__Work request__:
State, as a bare number, how many lines below contain "green".

*** Listed entries ***

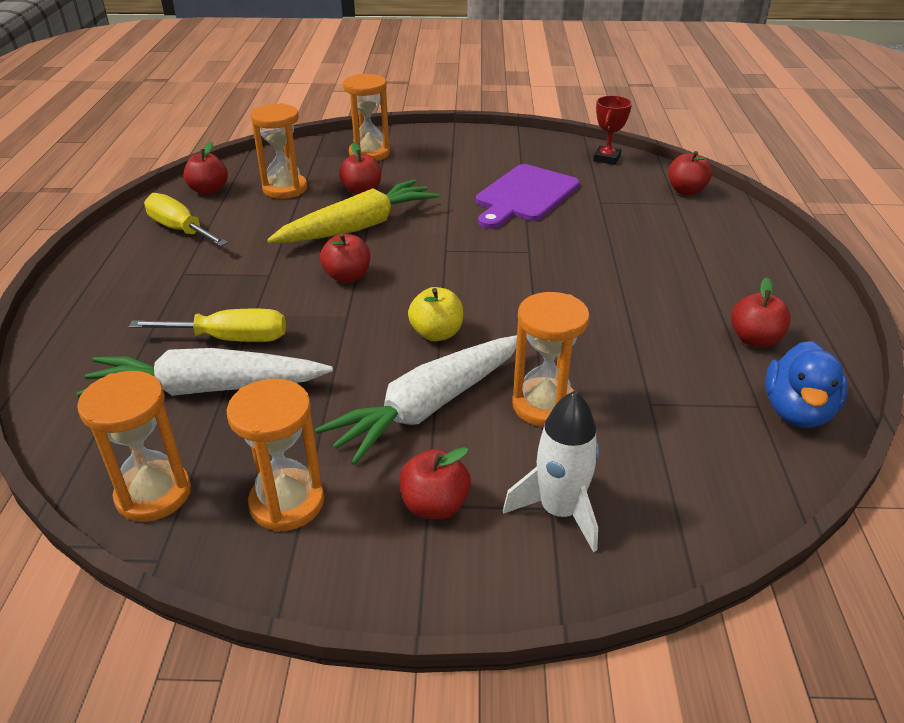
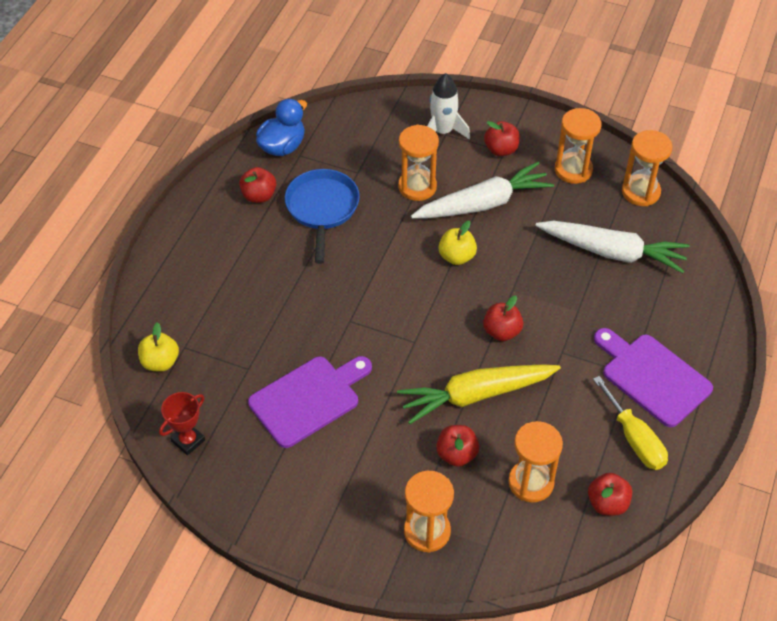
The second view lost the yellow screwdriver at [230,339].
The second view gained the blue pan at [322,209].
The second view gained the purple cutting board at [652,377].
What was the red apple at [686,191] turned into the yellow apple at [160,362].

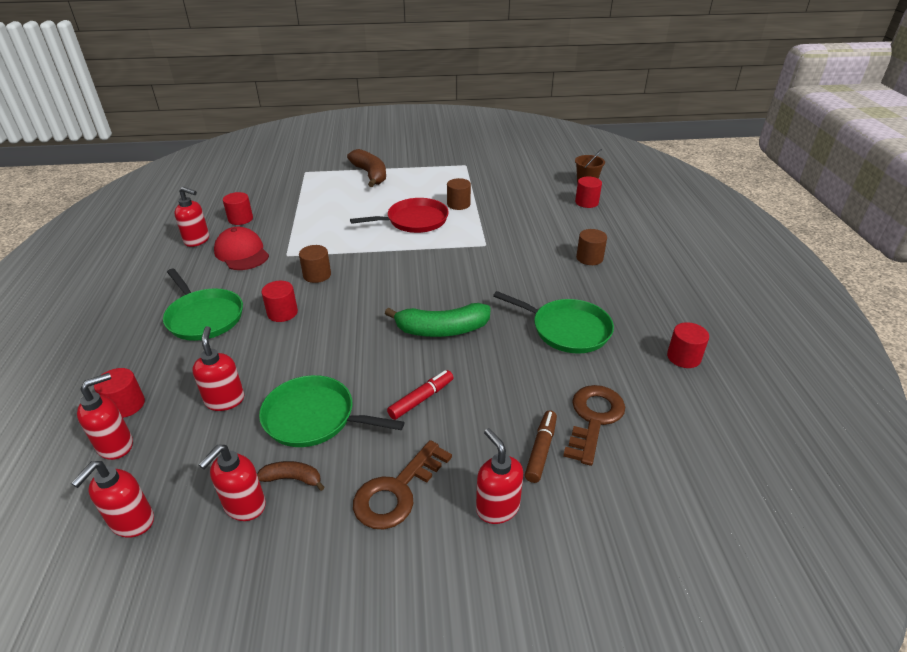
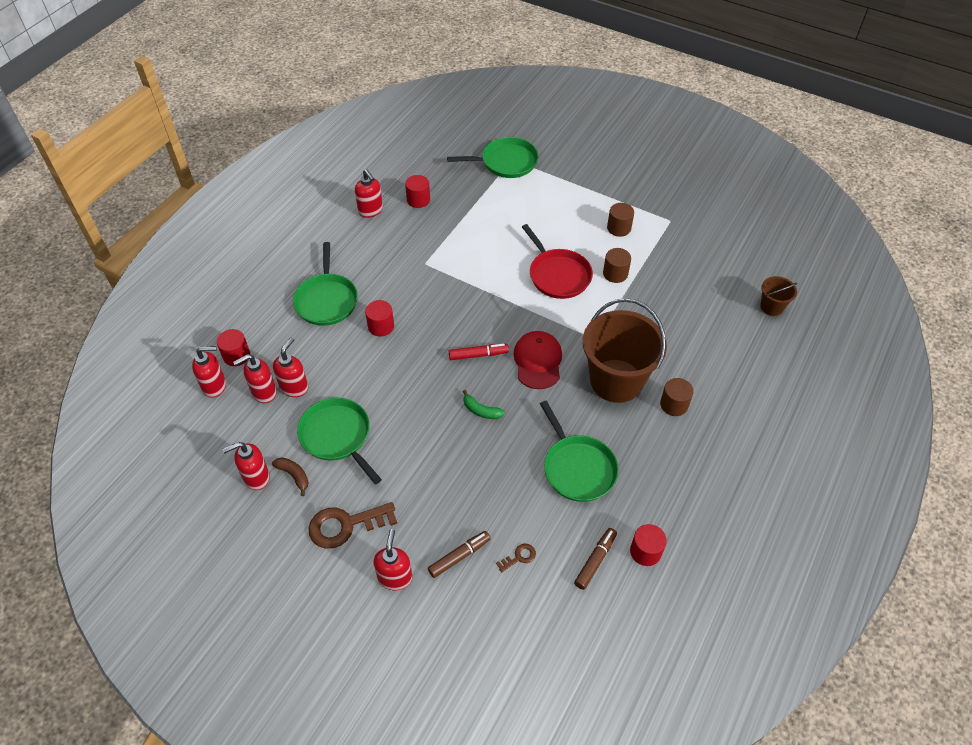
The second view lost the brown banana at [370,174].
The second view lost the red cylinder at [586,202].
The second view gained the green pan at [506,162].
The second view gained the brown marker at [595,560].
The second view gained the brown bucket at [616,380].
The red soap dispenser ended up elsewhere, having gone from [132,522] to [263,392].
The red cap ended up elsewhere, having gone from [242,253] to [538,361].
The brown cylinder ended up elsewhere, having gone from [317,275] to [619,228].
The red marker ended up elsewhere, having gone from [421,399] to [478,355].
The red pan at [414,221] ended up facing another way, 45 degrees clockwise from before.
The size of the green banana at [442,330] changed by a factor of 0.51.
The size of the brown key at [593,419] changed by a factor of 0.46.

***

__Written response__:
2